### Supplied material

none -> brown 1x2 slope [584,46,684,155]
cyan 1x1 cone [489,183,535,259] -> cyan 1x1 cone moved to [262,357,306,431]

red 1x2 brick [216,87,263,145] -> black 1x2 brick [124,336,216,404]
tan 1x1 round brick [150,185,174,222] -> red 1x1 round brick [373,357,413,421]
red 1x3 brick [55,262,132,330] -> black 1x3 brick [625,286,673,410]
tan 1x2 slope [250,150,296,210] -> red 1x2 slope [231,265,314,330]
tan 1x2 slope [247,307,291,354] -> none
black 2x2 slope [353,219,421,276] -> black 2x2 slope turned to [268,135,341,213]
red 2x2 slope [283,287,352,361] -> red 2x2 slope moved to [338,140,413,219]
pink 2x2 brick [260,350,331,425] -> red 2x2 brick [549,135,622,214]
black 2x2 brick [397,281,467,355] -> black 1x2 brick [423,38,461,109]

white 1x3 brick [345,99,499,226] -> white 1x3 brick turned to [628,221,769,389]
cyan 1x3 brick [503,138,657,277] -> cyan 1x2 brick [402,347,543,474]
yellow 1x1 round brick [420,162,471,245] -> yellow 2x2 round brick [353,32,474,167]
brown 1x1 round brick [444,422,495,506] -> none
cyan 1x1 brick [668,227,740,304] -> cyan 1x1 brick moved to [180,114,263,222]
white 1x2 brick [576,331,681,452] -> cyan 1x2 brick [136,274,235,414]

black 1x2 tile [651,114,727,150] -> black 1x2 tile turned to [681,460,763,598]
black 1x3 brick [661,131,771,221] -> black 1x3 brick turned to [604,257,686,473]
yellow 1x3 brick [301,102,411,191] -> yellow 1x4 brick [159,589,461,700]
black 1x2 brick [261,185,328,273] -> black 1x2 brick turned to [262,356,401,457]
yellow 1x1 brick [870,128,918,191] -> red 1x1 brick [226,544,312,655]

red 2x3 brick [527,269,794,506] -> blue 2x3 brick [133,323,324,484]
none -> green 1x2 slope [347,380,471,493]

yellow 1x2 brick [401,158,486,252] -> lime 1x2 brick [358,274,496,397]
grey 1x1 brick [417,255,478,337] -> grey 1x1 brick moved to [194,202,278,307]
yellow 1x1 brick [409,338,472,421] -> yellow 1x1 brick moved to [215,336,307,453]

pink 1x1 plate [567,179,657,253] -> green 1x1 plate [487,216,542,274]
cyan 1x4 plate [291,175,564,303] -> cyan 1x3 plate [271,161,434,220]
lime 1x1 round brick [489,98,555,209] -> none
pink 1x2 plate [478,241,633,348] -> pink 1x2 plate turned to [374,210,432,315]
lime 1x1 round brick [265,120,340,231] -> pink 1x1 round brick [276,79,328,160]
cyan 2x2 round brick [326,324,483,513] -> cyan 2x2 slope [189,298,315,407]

### Directions
Restating the data word for word is the whole task.

### Answer for the task
none -> brown 1x2 slope [584,46,684,155]
cyan 1x1 cone [489,183,535,259] -> cyan 1x1 cone moved to [262,357,306,431]

red 1x2 brick [216,87,263,145] -> black 1x2 brick [124,336,216,404]
tan 1x1 round brick [150,185,174,222] -> red 1x1 round brick [373,357,413,421]
red 1x3 brick [55,262,132,330] -> black 1x3 brick [625,286,673,410]
tan 1x2 slope [250,150,296,210] -> red 1x2 slope [231,265,314,330]
tan 1x2 slope [247,307,291,354] -> none
black 2x2 slope [353,219,421,276] -> black 2x2 slope turned to [268,135,341,213]
red 2x2 slope [283,287,352,361] -> red 2x2 slope moved to [338,140,413,219]
pink 2x2 brick [260,350,331,425] -> red 2x2 brick [549,135,622,214]
black 2x2 brick [397,281,467,355] -> black 1x2 brick [423,38,461,109]

white 1x3 brick [345,99,499,226] -> white 1x3 brick turned to [628,221,769,389]
cyan 1x3 brick [503,138,657,277] -> cyan 1x2 brick [402,347,543,474]
yellow 1x1 round brick [420,162,471,245] -> yellow 2x2 round brick [353,32,474,167]
brown 1x1 round brick [444,422,495,506] -> none
cyan 1x1 brick [668,227,740,304] -> cyan 1x1 brick moved to [180,114,263,222]
white 1x2 brick [576,331,681,452] -> cyan 1x2 brick [136,274,235,414]

black 1x2 tile [651,114,727,150] -> black 1x2 tile turned to [681,460,763,598]
black 1x3 brick [661,131,771,221] -> black 1x3 brick turned to [604,257,686,473]
yellow 1x3 brick [301,102,411,191] -> yellow 1x4 brick [159,589,461,700]
black 1x2 brick [261,185,328,273] -> black 1x2 brick turned to [262,356,401,457]
yellow 1x1 brick [870,128,918,191] -> red 1x1 brick [226,544,312,655]

red 2x3 brick [527,269,794,506] -> blue 2x3 brick [133,323,324,484]
none -> green 1x2 slope [347,380,471,493]

yellow 1x2 brick [401,158,486,252] -> lime 1x2 brick [358,274,496,397]
grey 1x1 brick [417,255,478,337] -> grey 1x1 brick moved to [194,202,278,307]
yellow 1x1 brick [409,338,472,421] -> yellow 1x1 brick moved to [215,336,307,453]

pink 1x1 plate [567,179,657,253] -> green 1x1 plate [487,216,542,274]
cyan 1x4 plate [291,175,564,303] -> cyan 1x3 plate [271,161,434,220]
lime 1x1 round brick [489,98,555,209] -> none
pink 1x2 plate [478,241,633,348] -> pink 1x2 plate turned to [374,210,432,315]
lime 1x1 round brick [265,120,340,231] -> pink 1x1 round brick [276,79,328,160]
cyan 2x2 round brick [326,324,483,513] -> cyan 2x2 slope [189,298,315,407]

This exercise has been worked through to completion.